### What to work on
Each line from the line containing "pink camera: 1 -> 2" through the last line of the entries is to be reproduced exactly as it stands.

[Opening Extracted material section]

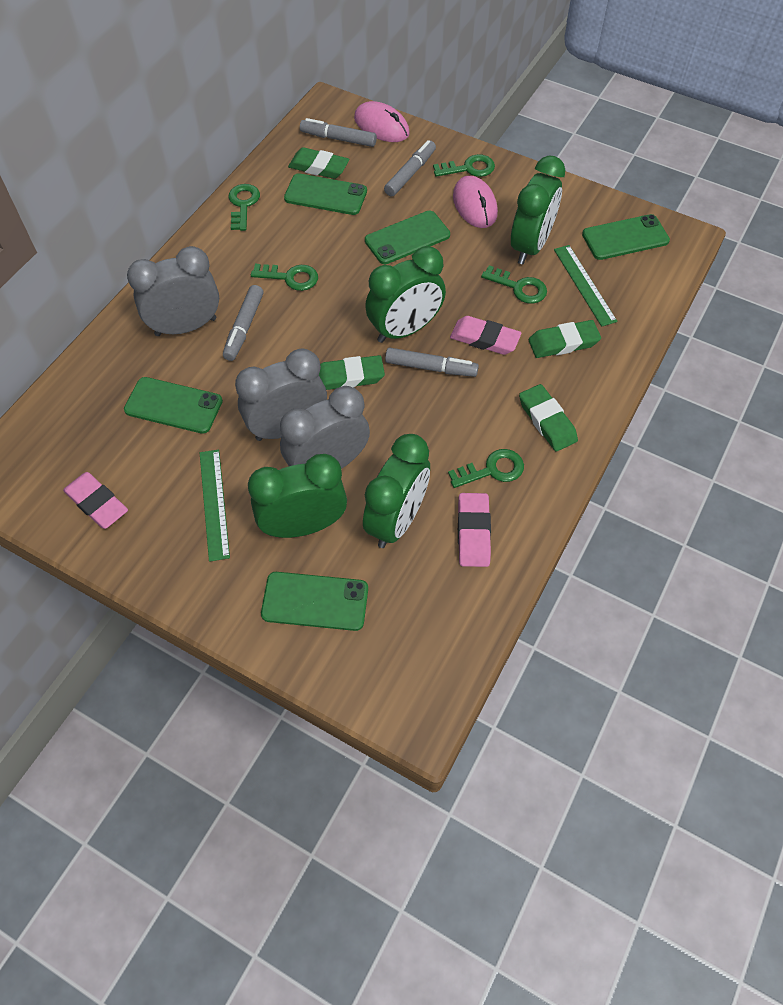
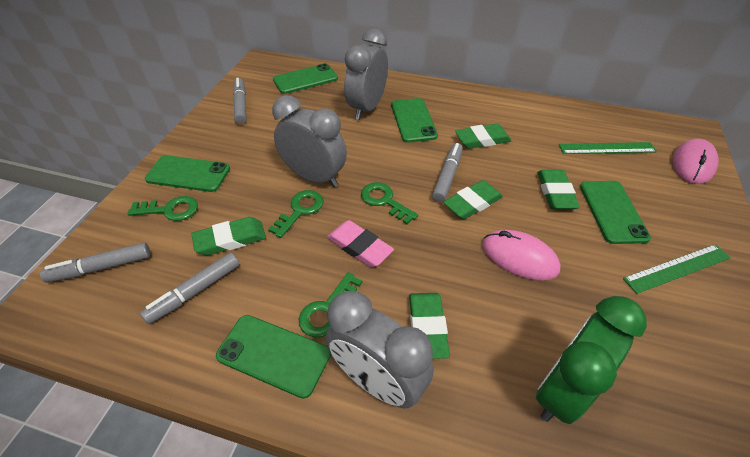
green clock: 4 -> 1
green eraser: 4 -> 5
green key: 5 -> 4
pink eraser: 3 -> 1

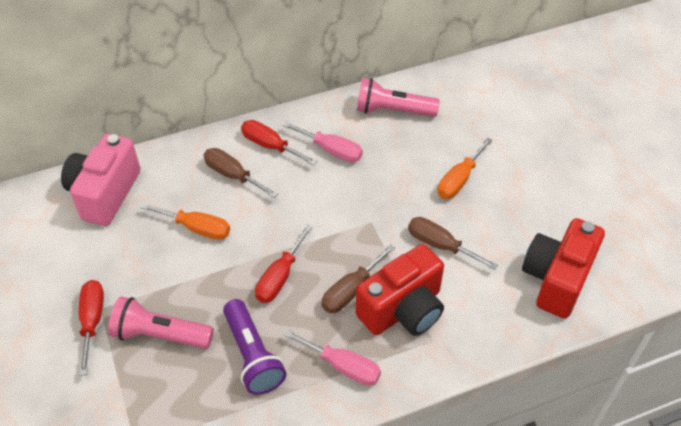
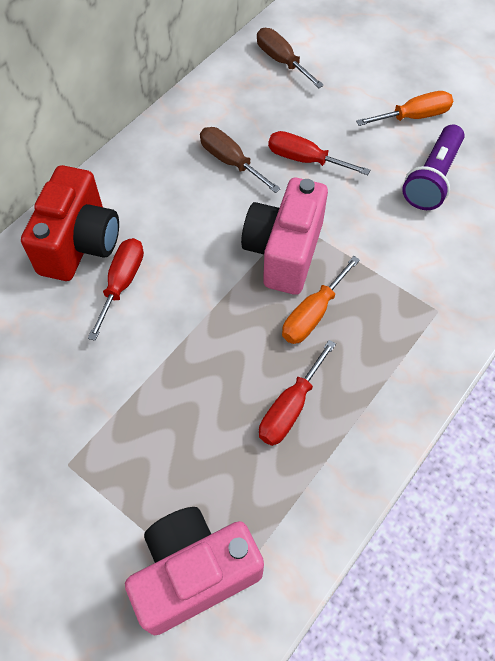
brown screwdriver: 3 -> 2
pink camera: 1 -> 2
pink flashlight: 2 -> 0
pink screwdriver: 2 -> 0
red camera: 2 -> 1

[Closing Extracted material section]

### Task response
pink camera: 1 -> 2
pink flashlight: 2 -> 0
pink screwdriver: 2 -> 0
red camera: 2 -> 1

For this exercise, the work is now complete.